:: Exercise ::
Copy every record exactly, and keep the pictures out.

Object state comparisons
==========
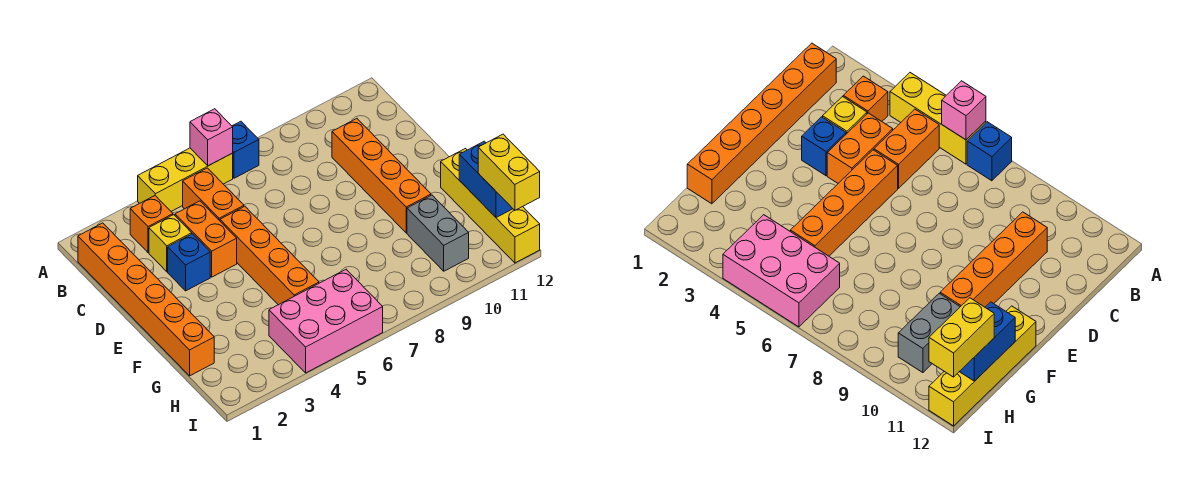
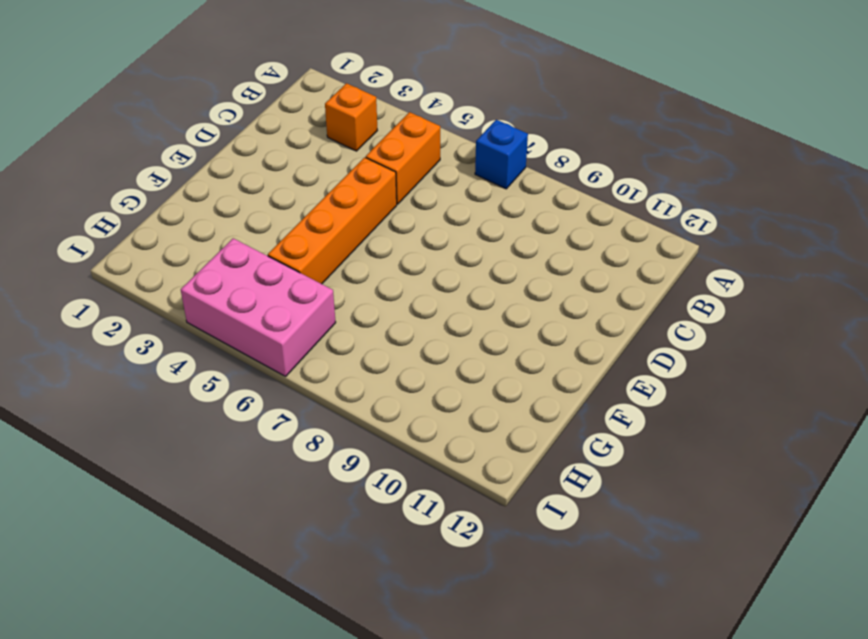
none -> yellow brick A4:A6 level 1
none -> orange brick B1:G1 level 1
none -> yellow brick C3 level 1

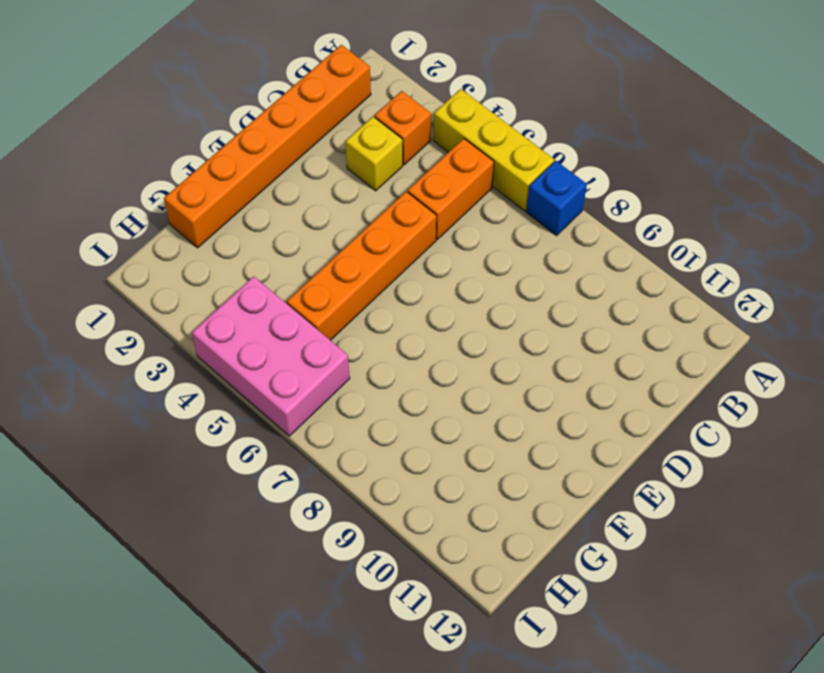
none -> orange brick C4:D4 level 1
none -> orange brick C10:F10 level 1
none -> blue brick D3 level 1

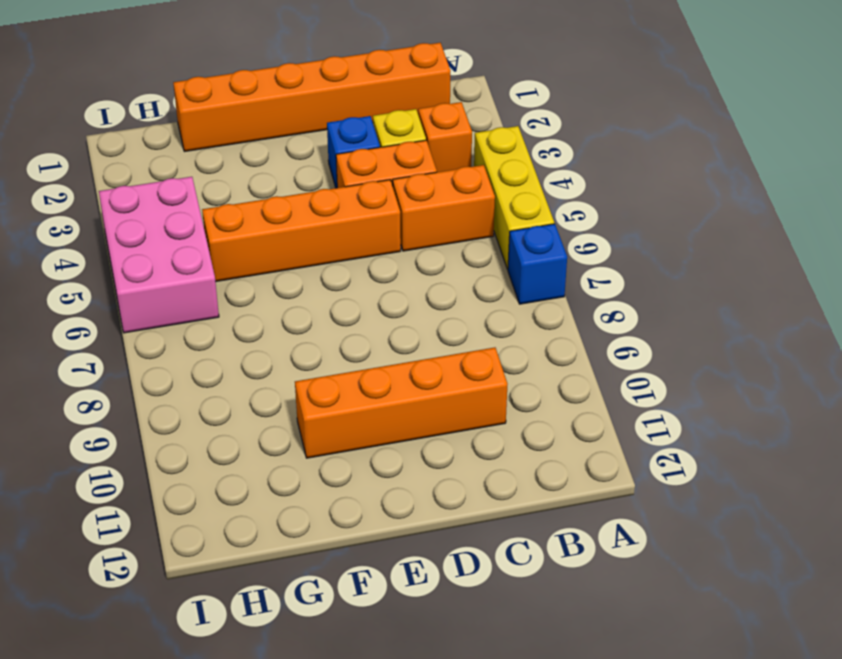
none -> yellow brick F12:I12 level 1
none -> grey brick G10:H10 level 1
none -> pink brick A6 level 2

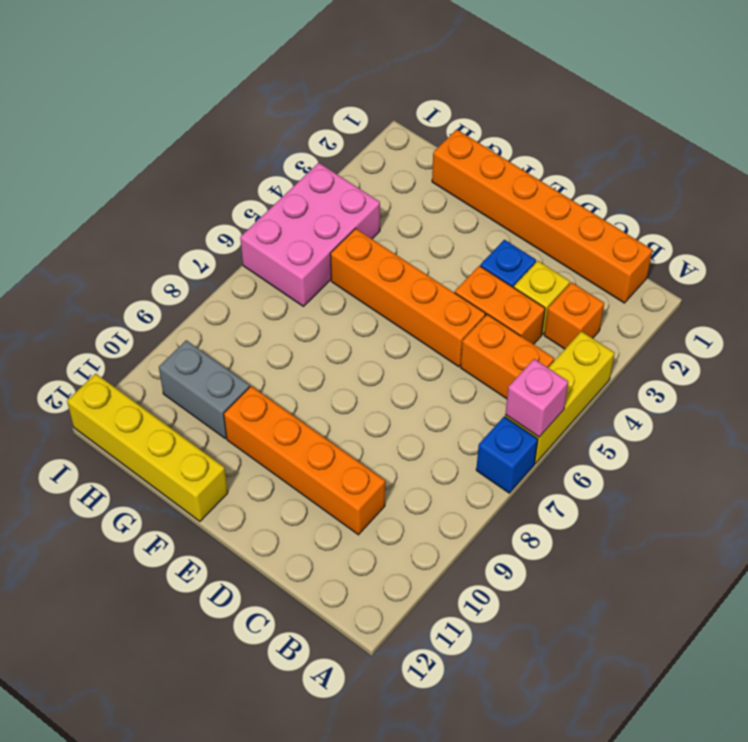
none -> blue brick G12:H12 level 2
none -> yellow brick H12:I12 level 3

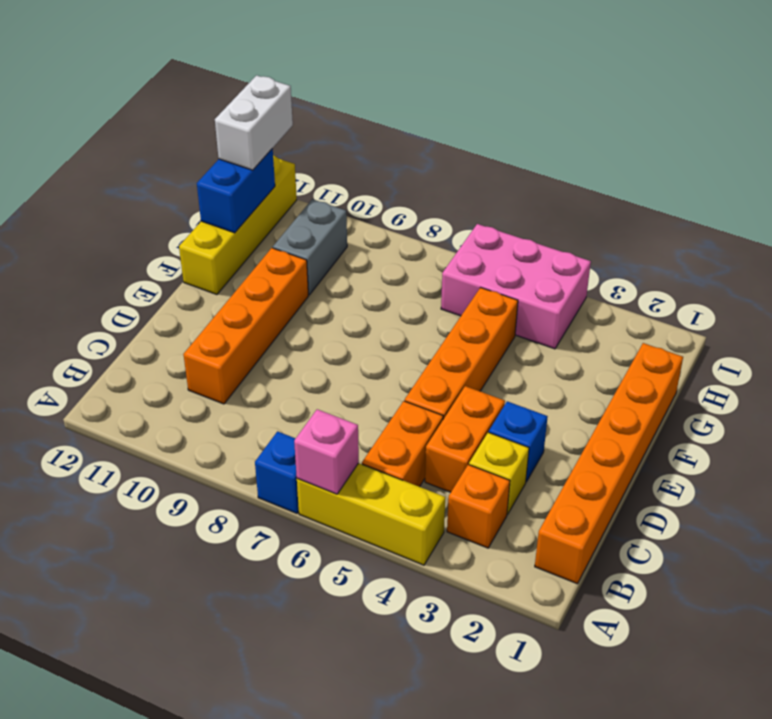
white brick H12:I12 level 3 -> yellow brick H12:I12 level 3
==========
:: Task answer ::
none -> yellow brick A4:A6 level 1
none -> orange brick B1:G1 level 1
none -> yellow brick C3 level 1

none -> orange brick C4:D4 level 1
none -> orange brick C10:F10 level 1
none -> blue brick D3 level 1

none -> yellow brick F12:I12 level 1
none -> grey brick G10:H10 level 1
none -> pink brick A6 level 2

none -> blue brick G12:H12 level 2
none -> yellow brick H12:I12 level 3

white brick H12:I12 level 3 -> yellow brick H12:I12 level 3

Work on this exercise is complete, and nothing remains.